When you reach the line containing "R2: 150 (IC3/P1.7, IND)" in the entries below, begin reproducing lines exactly, and stop once the line containing "J3 pin 2: n8 -> 0V" is done.

RECORDS PROVIDED:
=== Begin Enclosure ===
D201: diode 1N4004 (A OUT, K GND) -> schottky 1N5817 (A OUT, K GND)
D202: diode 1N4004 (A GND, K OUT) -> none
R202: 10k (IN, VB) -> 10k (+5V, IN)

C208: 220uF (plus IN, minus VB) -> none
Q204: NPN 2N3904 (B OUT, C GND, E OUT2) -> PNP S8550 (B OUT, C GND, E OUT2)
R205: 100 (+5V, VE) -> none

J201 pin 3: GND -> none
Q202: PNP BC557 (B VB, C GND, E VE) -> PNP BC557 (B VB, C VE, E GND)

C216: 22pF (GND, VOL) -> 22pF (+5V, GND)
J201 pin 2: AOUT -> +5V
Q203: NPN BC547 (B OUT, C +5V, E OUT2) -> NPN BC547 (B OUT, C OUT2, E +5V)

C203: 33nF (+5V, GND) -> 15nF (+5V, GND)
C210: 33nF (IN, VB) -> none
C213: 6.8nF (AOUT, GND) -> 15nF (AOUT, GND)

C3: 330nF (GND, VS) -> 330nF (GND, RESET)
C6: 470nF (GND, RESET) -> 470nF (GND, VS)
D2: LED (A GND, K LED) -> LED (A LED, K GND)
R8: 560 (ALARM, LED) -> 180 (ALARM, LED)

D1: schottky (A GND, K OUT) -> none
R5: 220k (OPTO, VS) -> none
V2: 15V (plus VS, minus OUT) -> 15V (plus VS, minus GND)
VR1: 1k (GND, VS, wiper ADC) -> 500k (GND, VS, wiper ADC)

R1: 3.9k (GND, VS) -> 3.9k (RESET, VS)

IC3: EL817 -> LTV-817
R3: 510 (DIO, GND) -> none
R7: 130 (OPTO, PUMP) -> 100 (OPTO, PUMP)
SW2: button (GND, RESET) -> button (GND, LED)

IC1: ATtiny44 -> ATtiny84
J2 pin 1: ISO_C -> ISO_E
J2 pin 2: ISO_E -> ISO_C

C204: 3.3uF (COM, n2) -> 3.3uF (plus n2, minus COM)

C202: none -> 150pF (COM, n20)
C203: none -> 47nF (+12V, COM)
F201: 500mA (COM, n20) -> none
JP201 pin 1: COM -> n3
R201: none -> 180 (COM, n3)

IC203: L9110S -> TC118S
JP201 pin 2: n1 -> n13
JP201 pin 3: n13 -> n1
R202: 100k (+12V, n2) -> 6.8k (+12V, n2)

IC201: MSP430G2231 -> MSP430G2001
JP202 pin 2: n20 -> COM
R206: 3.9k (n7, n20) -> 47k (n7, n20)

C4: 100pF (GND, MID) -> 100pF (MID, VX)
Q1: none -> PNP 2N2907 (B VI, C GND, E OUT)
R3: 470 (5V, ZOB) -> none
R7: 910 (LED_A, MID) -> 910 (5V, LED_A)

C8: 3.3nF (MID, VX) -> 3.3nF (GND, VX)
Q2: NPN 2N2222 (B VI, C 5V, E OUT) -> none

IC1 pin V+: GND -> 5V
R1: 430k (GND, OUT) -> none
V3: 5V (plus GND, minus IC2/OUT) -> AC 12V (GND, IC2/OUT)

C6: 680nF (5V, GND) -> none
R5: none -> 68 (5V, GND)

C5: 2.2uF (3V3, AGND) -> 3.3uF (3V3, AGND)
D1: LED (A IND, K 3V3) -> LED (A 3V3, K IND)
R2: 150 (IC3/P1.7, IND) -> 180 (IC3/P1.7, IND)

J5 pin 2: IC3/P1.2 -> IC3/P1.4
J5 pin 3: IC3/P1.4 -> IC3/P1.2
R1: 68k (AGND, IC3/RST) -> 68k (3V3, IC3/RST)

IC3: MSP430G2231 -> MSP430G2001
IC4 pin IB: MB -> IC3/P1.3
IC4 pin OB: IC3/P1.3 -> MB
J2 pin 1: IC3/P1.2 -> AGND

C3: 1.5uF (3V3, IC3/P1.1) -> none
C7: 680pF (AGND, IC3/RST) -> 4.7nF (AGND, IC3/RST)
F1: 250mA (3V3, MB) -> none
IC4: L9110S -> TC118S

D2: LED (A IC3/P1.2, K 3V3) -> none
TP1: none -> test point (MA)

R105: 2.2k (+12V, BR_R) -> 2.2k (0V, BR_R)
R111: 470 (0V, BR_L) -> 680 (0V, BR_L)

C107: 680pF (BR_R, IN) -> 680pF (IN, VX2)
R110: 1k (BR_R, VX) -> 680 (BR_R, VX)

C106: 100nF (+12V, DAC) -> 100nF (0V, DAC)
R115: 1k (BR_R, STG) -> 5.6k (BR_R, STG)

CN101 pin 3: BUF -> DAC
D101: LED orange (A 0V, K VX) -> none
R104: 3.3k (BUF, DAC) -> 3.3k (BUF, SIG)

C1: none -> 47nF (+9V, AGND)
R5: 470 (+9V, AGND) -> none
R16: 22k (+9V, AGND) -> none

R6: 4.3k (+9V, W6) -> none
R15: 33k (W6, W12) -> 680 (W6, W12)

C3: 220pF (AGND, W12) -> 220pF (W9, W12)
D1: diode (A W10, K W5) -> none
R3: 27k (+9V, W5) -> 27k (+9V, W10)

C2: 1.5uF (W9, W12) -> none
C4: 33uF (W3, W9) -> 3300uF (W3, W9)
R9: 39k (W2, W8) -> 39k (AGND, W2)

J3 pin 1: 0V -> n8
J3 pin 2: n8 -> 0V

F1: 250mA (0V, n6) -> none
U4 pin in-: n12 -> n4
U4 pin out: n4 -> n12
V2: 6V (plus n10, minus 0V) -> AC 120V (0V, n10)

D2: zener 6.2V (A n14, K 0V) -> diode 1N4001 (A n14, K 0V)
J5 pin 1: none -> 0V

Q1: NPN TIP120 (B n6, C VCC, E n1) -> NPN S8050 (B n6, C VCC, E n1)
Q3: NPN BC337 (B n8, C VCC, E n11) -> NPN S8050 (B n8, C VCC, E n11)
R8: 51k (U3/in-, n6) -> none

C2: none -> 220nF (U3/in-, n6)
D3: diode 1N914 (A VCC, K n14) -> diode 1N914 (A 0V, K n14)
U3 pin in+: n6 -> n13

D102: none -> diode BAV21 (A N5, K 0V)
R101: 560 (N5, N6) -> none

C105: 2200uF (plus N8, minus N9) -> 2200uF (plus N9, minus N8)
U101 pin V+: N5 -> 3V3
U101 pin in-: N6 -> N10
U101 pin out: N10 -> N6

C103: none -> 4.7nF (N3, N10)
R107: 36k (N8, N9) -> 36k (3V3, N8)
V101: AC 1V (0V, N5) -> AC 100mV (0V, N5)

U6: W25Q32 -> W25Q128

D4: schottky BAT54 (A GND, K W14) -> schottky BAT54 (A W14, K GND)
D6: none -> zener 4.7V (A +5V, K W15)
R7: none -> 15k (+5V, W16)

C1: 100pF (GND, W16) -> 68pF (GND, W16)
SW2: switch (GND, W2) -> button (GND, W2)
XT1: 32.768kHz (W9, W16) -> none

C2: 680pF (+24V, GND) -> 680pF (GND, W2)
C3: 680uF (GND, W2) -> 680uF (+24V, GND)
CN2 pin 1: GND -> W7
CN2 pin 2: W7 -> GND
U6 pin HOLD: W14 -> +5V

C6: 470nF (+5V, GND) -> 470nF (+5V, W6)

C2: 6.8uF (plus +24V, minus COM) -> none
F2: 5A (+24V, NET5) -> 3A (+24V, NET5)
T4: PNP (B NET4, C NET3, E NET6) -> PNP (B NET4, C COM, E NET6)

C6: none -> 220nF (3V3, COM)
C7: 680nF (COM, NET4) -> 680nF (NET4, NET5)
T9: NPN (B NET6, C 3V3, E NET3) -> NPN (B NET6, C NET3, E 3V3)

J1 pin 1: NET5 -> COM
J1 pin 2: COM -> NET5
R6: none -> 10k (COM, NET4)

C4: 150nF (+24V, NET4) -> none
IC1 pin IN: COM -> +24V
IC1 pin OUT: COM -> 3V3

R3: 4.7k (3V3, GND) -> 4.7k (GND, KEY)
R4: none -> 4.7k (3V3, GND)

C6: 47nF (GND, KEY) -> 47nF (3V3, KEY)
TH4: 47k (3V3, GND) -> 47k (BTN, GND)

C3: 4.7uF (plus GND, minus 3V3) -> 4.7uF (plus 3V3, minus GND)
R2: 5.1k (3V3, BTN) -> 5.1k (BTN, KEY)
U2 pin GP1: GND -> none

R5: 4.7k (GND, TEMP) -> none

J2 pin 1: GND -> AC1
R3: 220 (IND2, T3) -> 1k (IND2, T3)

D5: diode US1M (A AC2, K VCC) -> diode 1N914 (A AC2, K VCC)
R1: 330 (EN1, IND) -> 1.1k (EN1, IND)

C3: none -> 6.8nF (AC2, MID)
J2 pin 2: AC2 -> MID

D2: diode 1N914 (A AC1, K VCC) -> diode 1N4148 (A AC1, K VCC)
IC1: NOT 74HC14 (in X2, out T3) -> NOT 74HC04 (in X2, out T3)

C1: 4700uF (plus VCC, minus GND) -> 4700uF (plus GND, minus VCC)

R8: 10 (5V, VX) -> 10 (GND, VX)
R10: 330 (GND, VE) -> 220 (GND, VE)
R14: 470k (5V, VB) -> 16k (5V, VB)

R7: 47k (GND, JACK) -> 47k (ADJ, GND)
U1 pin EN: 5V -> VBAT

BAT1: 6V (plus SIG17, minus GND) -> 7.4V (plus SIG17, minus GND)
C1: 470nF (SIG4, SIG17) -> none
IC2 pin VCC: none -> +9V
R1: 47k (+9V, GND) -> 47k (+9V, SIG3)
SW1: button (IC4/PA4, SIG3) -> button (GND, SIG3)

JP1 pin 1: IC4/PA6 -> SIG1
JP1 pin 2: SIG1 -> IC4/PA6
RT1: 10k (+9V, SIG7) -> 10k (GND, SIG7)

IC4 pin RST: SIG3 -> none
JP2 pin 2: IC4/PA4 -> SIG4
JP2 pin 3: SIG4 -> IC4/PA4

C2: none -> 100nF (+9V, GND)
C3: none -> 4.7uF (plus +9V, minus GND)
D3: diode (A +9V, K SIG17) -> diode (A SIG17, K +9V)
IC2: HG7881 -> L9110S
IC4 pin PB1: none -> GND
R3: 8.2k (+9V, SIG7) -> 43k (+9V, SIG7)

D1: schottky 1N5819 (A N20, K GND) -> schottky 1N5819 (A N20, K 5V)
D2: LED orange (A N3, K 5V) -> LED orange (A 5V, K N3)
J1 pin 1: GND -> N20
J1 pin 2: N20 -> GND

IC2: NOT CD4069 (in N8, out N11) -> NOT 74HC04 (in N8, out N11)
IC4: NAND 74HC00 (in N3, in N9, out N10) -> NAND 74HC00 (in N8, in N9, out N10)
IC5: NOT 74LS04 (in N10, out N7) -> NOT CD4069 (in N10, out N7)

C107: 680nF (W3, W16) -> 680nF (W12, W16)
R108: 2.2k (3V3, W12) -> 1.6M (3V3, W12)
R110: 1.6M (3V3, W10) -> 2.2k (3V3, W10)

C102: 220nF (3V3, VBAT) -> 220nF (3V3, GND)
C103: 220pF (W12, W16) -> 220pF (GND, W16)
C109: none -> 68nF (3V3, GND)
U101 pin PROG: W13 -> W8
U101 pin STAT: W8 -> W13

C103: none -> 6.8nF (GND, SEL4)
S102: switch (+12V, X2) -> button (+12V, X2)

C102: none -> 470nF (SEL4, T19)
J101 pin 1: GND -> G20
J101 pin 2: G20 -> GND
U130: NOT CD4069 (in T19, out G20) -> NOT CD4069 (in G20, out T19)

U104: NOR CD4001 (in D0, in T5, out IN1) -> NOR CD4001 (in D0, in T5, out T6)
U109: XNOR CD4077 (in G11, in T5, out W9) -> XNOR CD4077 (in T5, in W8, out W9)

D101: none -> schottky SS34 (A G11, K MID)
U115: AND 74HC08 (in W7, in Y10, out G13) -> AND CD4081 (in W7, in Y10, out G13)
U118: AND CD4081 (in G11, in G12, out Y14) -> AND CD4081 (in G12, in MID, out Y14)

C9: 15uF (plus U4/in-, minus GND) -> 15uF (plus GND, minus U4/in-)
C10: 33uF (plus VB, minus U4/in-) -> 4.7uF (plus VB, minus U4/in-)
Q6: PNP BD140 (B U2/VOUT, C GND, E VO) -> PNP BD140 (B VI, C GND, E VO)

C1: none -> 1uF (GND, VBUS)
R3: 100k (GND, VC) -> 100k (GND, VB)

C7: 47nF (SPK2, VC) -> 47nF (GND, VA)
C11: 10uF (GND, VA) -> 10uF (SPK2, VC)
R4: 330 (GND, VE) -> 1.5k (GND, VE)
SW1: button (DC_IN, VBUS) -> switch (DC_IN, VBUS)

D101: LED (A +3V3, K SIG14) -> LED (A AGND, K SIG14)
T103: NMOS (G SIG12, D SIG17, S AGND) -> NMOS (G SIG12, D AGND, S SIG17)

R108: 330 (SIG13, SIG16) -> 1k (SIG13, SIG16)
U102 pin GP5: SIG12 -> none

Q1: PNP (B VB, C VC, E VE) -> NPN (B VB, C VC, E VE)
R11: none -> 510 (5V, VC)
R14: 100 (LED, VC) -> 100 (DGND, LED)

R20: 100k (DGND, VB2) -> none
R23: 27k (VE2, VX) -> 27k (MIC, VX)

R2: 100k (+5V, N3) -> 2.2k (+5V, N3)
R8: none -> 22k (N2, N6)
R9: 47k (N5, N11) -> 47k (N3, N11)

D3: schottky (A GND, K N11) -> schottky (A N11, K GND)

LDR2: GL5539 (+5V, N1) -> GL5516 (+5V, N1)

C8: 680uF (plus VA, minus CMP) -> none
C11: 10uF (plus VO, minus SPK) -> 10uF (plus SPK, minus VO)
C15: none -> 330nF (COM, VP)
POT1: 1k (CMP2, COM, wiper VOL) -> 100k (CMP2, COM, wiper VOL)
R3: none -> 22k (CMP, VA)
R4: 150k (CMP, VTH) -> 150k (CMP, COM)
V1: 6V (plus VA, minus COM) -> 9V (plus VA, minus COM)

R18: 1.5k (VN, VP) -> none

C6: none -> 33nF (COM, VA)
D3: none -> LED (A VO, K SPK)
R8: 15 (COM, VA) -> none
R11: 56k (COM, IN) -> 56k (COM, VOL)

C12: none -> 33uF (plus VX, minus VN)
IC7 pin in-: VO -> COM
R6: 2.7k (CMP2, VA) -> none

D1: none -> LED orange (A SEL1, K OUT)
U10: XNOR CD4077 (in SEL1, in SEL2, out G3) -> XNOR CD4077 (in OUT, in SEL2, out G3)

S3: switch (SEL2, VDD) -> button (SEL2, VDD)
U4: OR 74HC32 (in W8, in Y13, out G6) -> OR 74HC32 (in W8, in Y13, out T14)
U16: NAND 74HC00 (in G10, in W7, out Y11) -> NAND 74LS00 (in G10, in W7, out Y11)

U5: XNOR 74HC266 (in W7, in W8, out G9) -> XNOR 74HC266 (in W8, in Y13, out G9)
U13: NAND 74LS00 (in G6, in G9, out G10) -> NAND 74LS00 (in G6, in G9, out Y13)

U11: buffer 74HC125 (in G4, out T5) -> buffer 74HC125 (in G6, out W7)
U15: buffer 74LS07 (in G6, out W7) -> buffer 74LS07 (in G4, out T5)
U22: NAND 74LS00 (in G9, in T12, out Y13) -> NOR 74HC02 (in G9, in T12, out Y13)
=== End Enclosure ===
RESPONSE BOX:
R2: 150 (IC3/P1.7, IND) -> 180 (IC3/P1.7, IND)

J5 pin 2: IC3/P1.2 -> IC3/P1.4
J5 pin 3: IC3/P1.4 -> IC3/P1.2
R1: 68k (AGND, IC3/RST) -> 68k (3V3, IC3/RST)

IC3: MSP430G2231 -> MSP430G2001
IC4 pin IB: MB -> IC3/P1.3
IC4 pin OB: IC3/P1.3 -> MB
J2 pin 1: IC3/P1.2 -> AGND

C3: 1.5uF (3V3, IC3/P1.1) -> none
C7: 680pF (AGND, IC3/RST) -> 4.7nF (AGND, IC3/RST)
F1: 250mA (3V3, MB) -> none
IC4: L9110S -> TC118S

D2: LED (A IC3/P1.2, K 3V3) -> none
TP1: none -> test point (MA)

R105: 2.2k (+12V, BR_R) -> 2.2k (0V, BR_R)
R111: 470 (0V, BR_L) -> 680 (0V, BR_L)

C107: 680pF (BR_R, IN) -> 680pF (IN, VX2)
R110: 1k (BR_R, VX) -> 680 (BR_R, VX)

C106: 100nF (+12V, DAC) -> 100nF (0V, DAC)
R115: 1k (BR_R, STG) -> 5.6k (BR_R, STG)

CN101 pin 3: BUF -> DAC
D101: LED orange (A 0V, K VX) -> none
R104: 3.3k (BUF, DAC) -> 3.3k (BUF, SIG)

C1: none -> 47nF (+9V, AGND)
R5: 470 (+9V, AGND) -> none
R16: 22k (+9V, AGND) -> none

R6: 4.3k (+9V, W6) -> none
R15: 33k (W6, W12) -> 680 (W6, W12)

C3: 220pF (AGND, W12) -> 220pF (W9, W12)
D1: diode (A W10, K W5) -> none
R3: 27k (+9V, W5) -> 27k (+9V, W10)

C2: 1.5uF (W9, W12) -> none
C4: 33uF (W3, W9) -> 3300uF (W3, W9)
R9: 39k (W2, W8) -> 39k (AGND, W2)

J3 pin 1: 0V -> n8
J3 pin 2: n8 -> 0V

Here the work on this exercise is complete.